Work task:
Every line with the string "tile" should be copied from the data.

Provided records:
· · · · · · ·

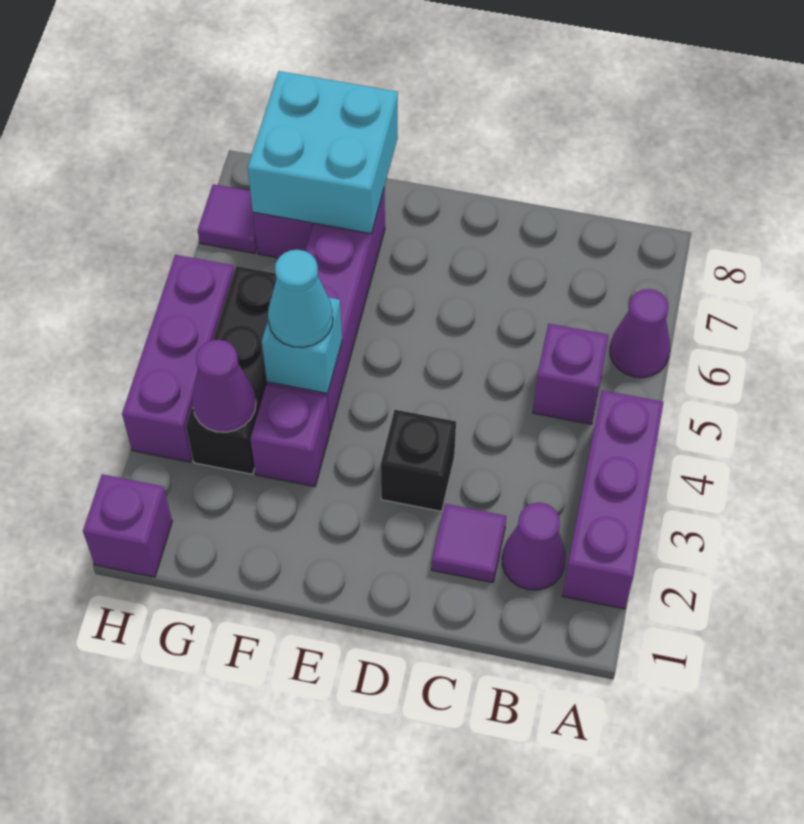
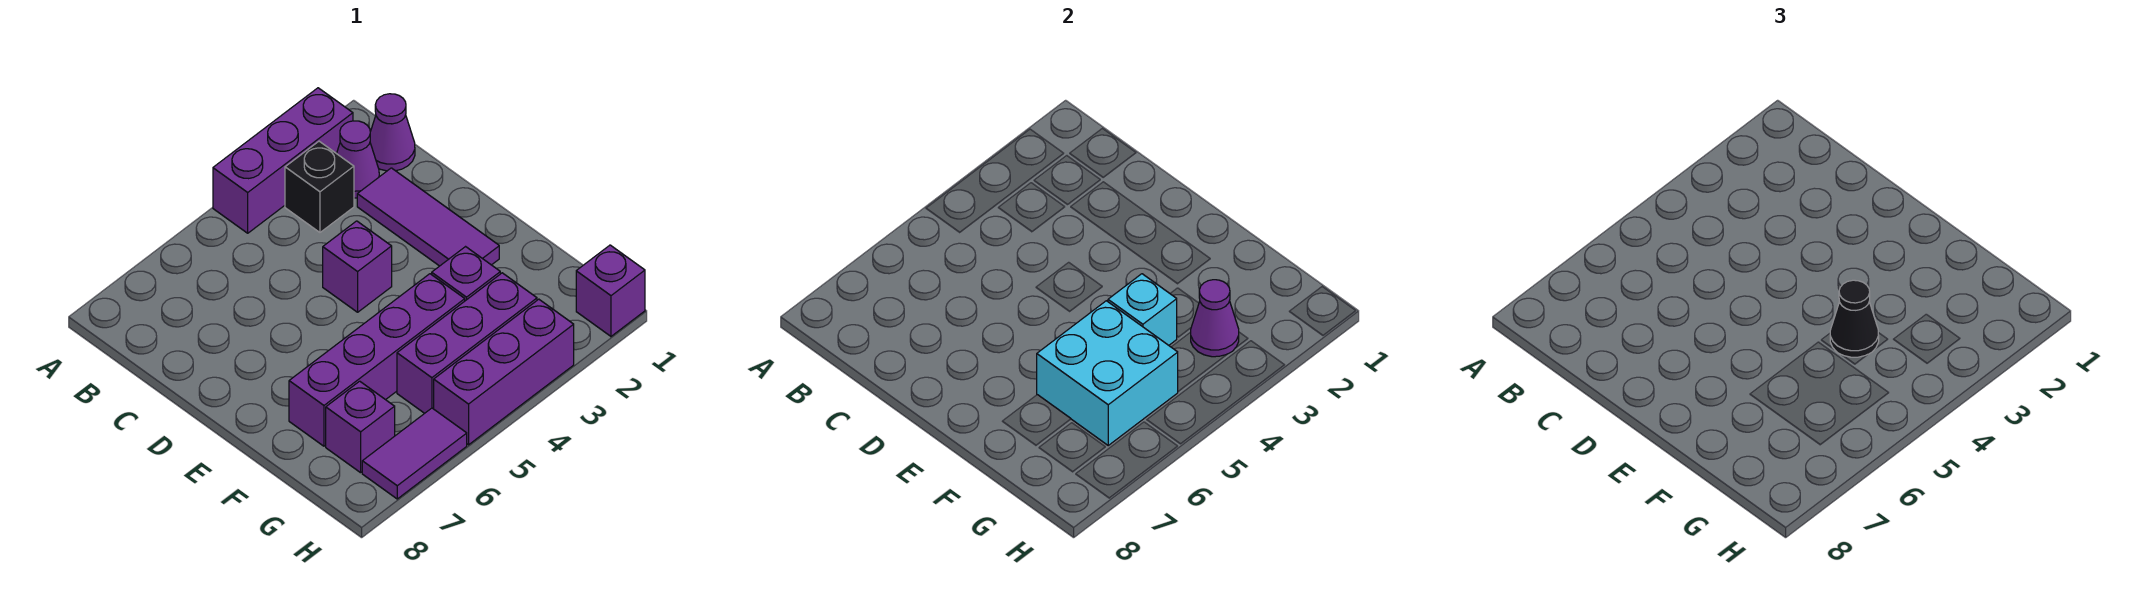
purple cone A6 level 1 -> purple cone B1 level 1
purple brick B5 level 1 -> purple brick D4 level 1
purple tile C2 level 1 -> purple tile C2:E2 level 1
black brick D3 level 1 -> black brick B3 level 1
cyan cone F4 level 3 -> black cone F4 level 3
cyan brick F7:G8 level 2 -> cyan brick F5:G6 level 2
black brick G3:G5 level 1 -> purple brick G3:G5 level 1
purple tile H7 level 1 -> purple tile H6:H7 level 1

· · · · · · ·

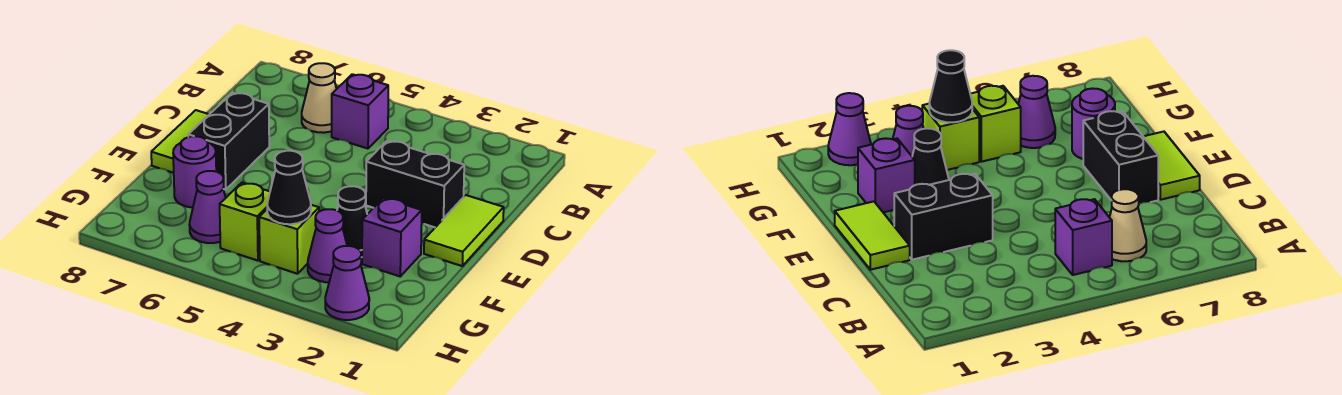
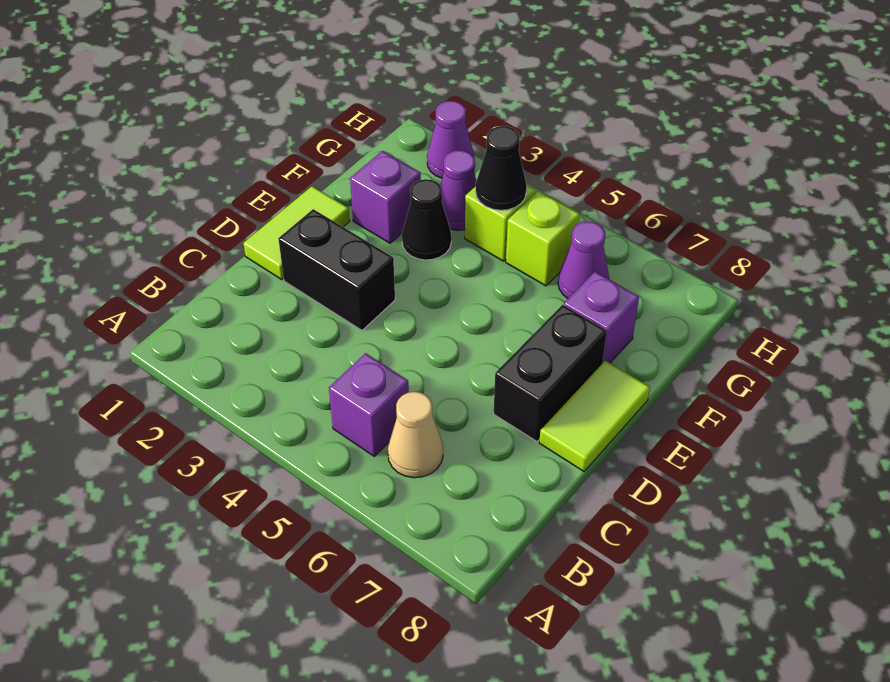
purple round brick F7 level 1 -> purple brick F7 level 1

· · · · · · ·

Solved exercise:
purple tile C2 level 1 -> purple tile C2:E2 level 1
purple tile H7 level 1 -> purple tile H6:H7 level 1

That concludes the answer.